Copy nothing but the line with "OLED1 pin SDA: 14 -> A3" and the lines that follow it to the end of the entries below, and keep the pictures out.

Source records
**********

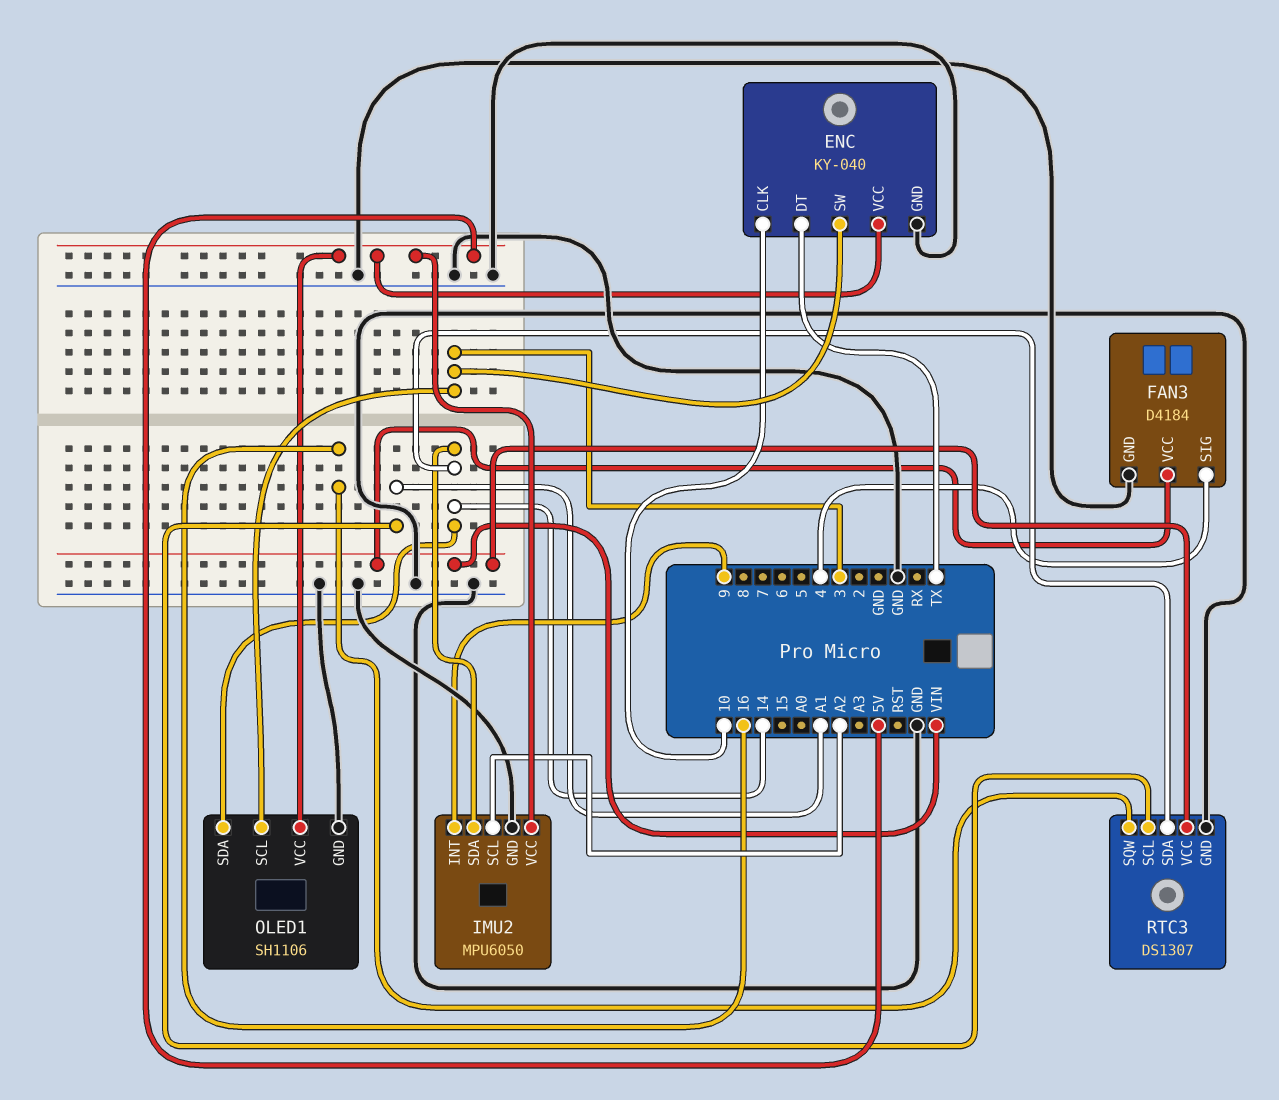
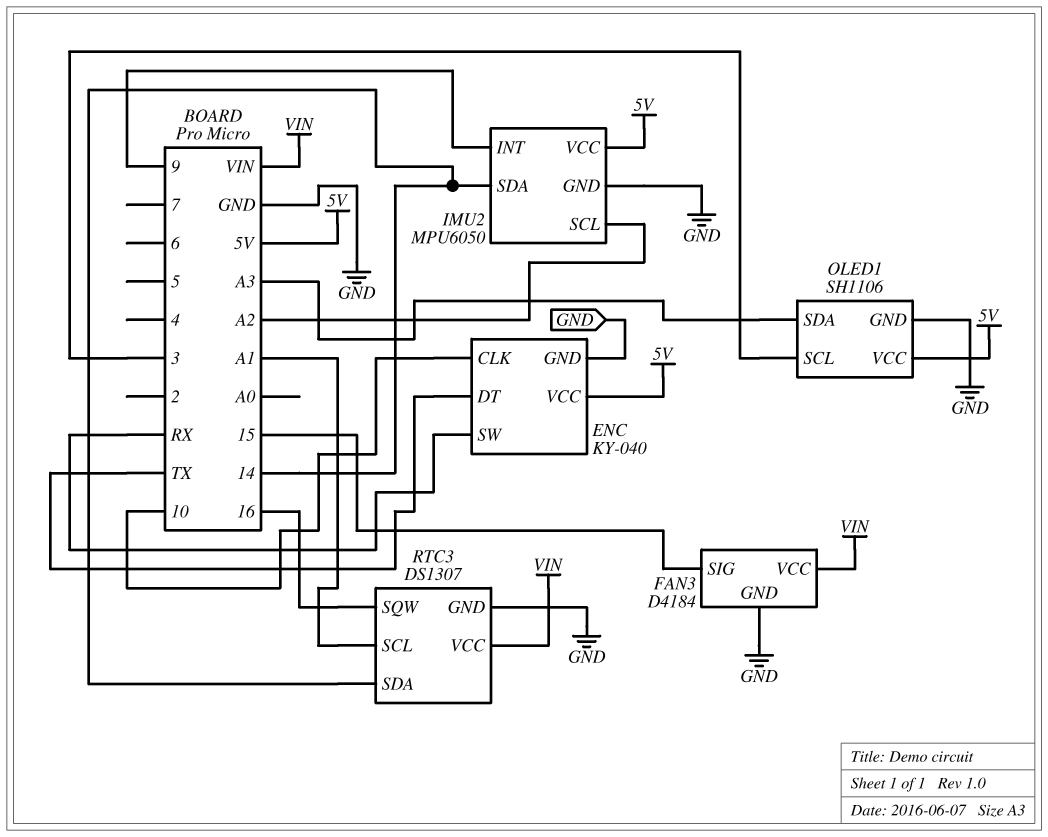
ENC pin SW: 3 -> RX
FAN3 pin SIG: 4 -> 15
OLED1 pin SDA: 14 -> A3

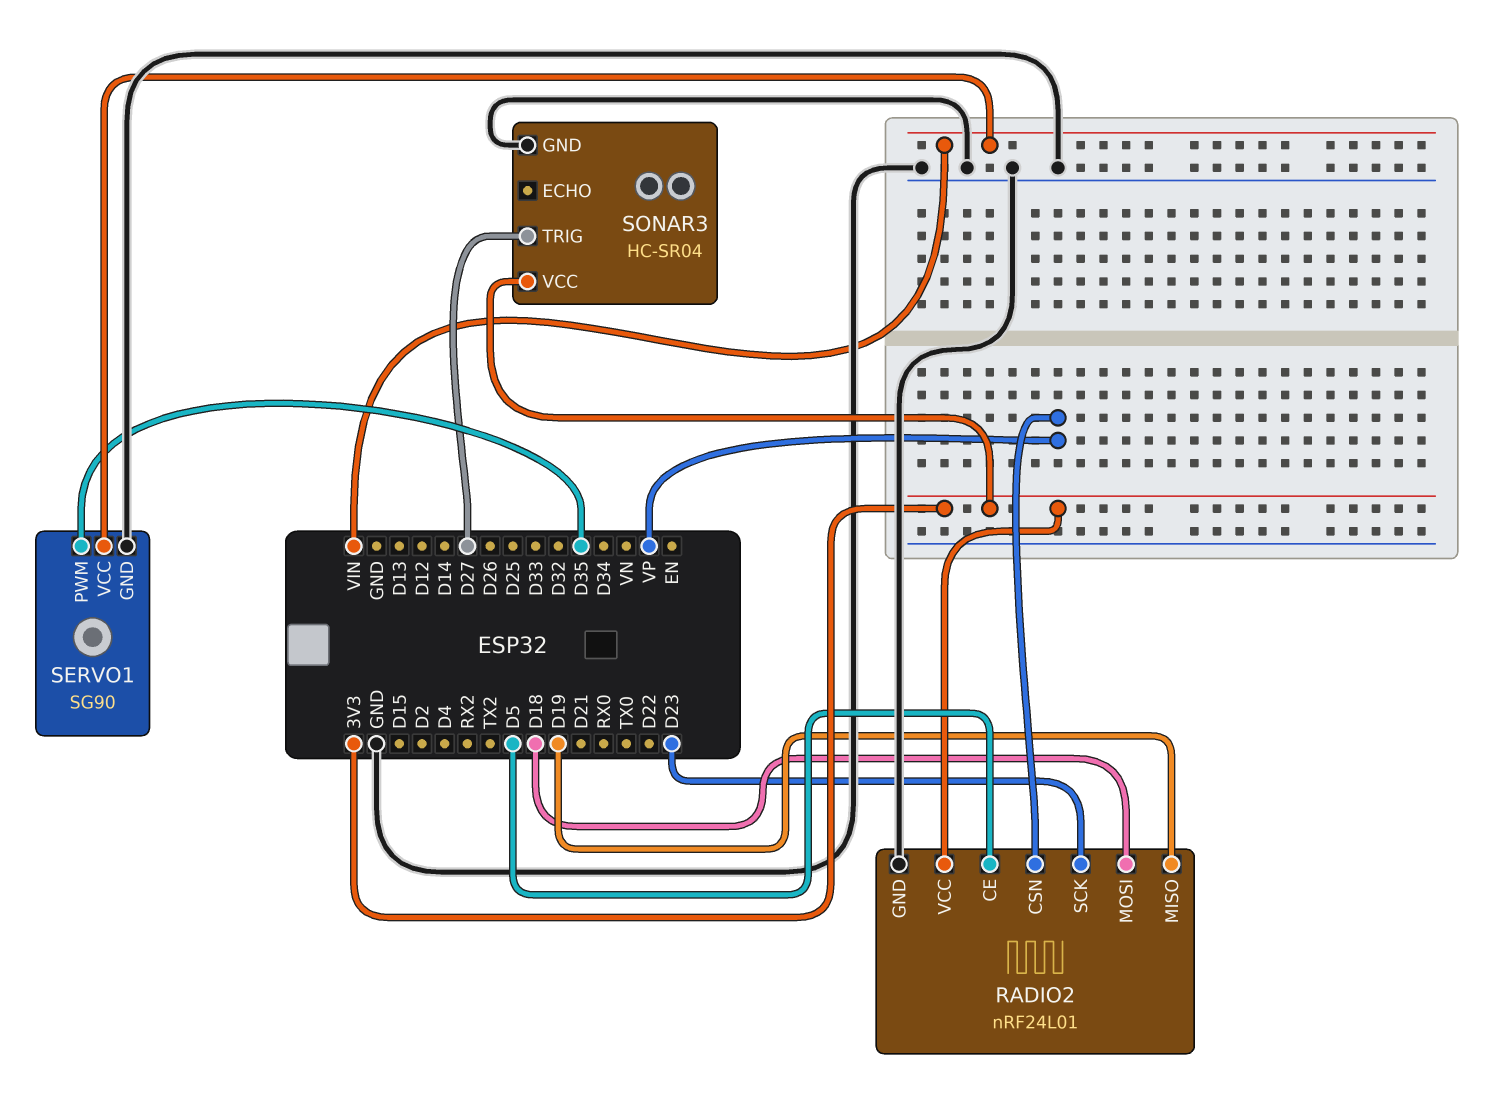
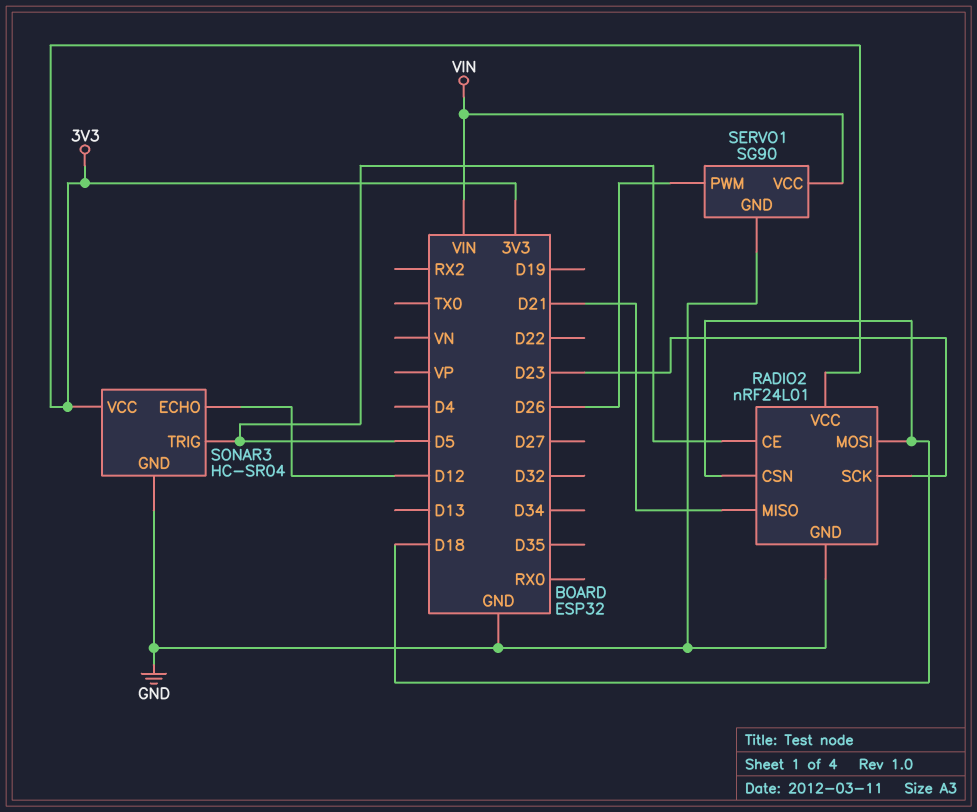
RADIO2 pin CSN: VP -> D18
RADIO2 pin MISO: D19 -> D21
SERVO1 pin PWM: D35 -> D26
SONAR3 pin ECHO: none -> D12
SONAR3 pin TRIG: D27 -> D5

**********

▸ **Result for this task**
OLED1 pin SDA: 14 -> A3

RADIO2 pin CSN: VP -> D18
RADIO2 pin MISO: D19 -> D21
SERVO1 pin PWM: D35 -> D26
SONAR3 pin ECHO: none -> D12
SONAR3 pin TRIG: D27 -> D5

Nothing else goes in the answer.